### Supplied data
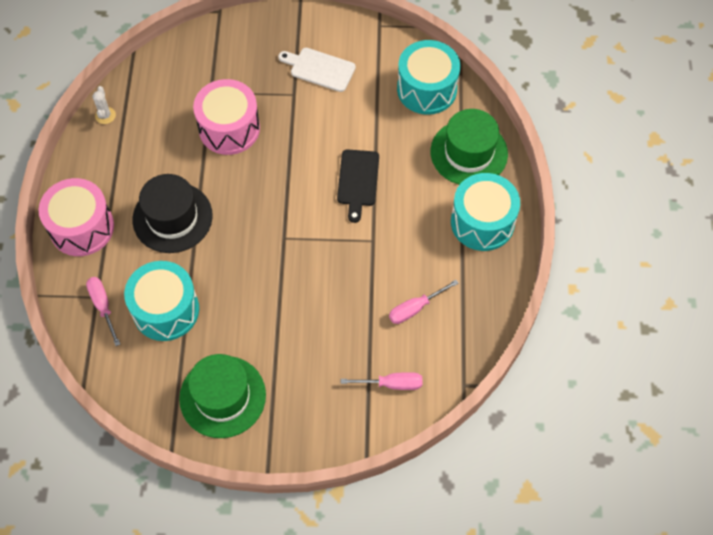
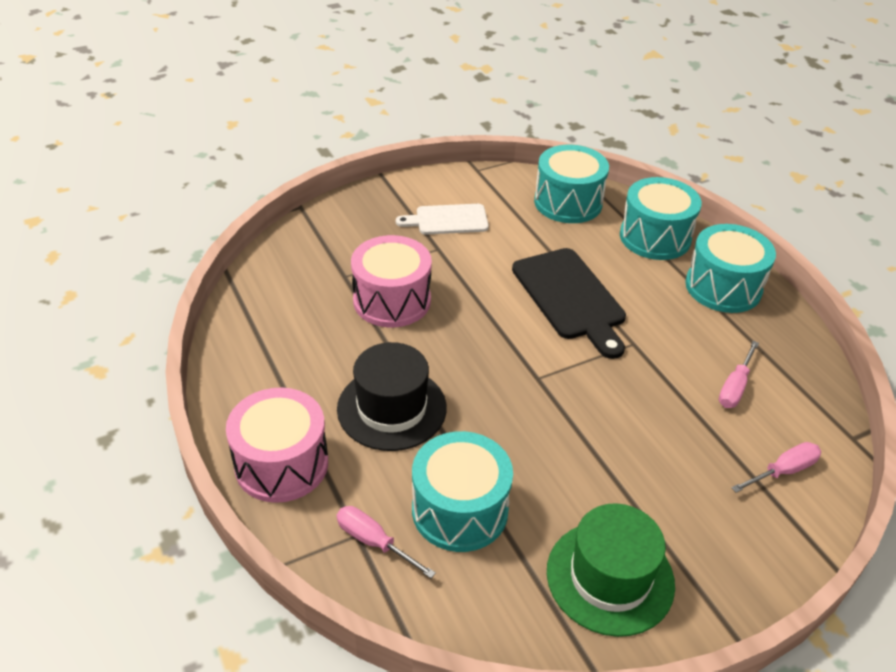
camera: 30 degrees left, 20 degrees down
(105, 115) = (232, 338): white cactus -> none
(358, 181) = (570, 297): black cutting board -> black cutting board, size x1.57
(469, 153) = (655, 237): green hat -> turquoise drum

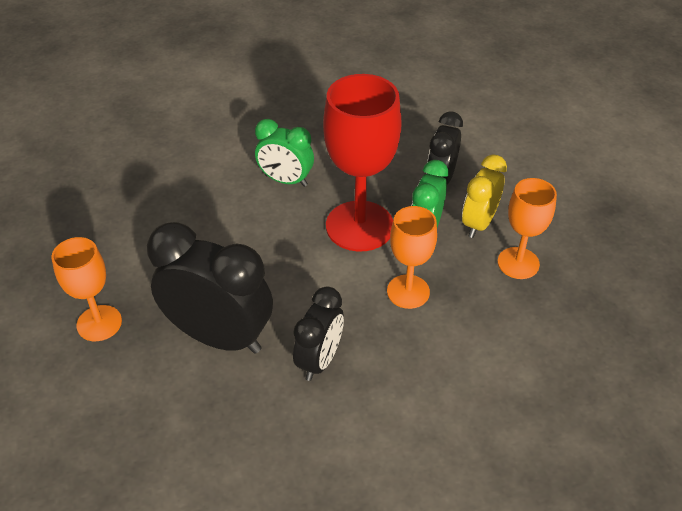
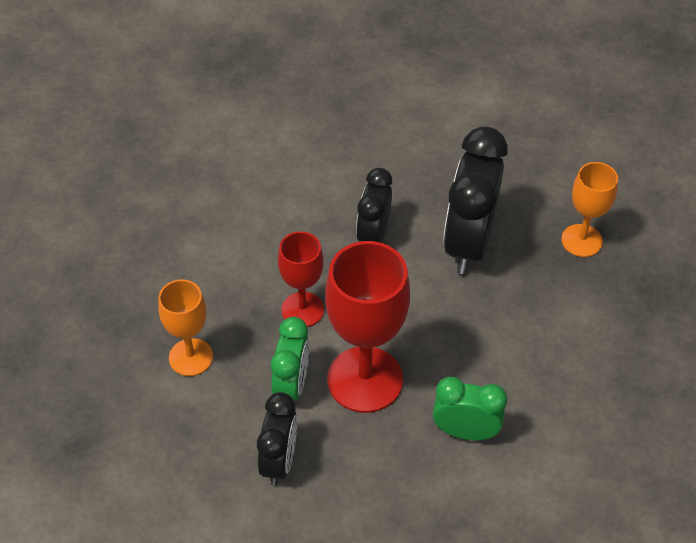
camera: 170 degrees right, 5 degrees up
(219, 336) = (468, 243): black clock -> black clock turned 90 degrees clockwise
(408, 291) = (302, 310): orange goblet -> red goblet
(478, 223) = (232, 402): yellow clock -> none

### To do
The line containing "(219, 336) = (468, 243): black" marks the end; please output exactly the lines of the listing above from its first line through that line, without pictures.

### Solution for this task
camera: 30 degrees left, 20 degrees down
(105, 115) = (232, 338): white cactus -> none
(358, 181) = (570, 297): black cutting board -> black cutting board, size x1.57
(469, 153) = (655, 237): green hat -> turquoise drum

camera: 170 degrees right, 5 degrees up
(219, 336) = (468, 243): black clock -> black clock turned 90 degrees clockwise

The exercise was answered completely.